Colored object counting data:
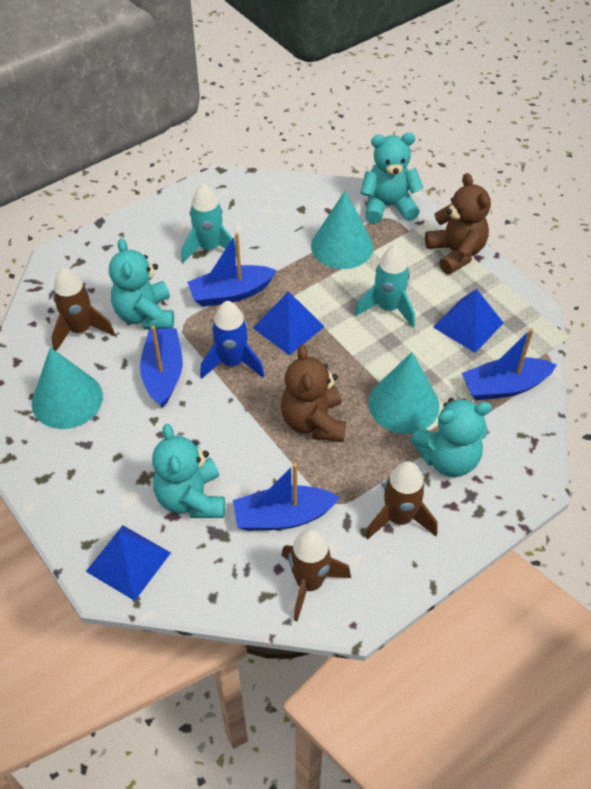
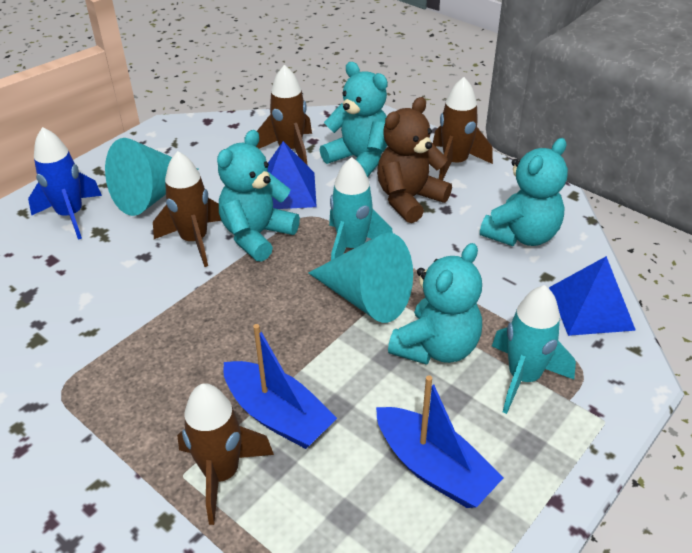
blue boat: 4 -> 2
blue pyramid: 3 -> 2
brown rocket: 3 -> 4
brown teddy bear: 2 -> 1
turquoise cone: 3 -> 2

YOUR INSTRUCTIONS: Give back every entry in its exact wording, leaving the pictures out.

COMPLETED EXERCISE:
blue boat: 4 -> 2
blue pyramid: 3 -> 2
brown rocket: 3 -> 4
brown teddy bear: 2 -> 1
turquoise cone: 3 -> 2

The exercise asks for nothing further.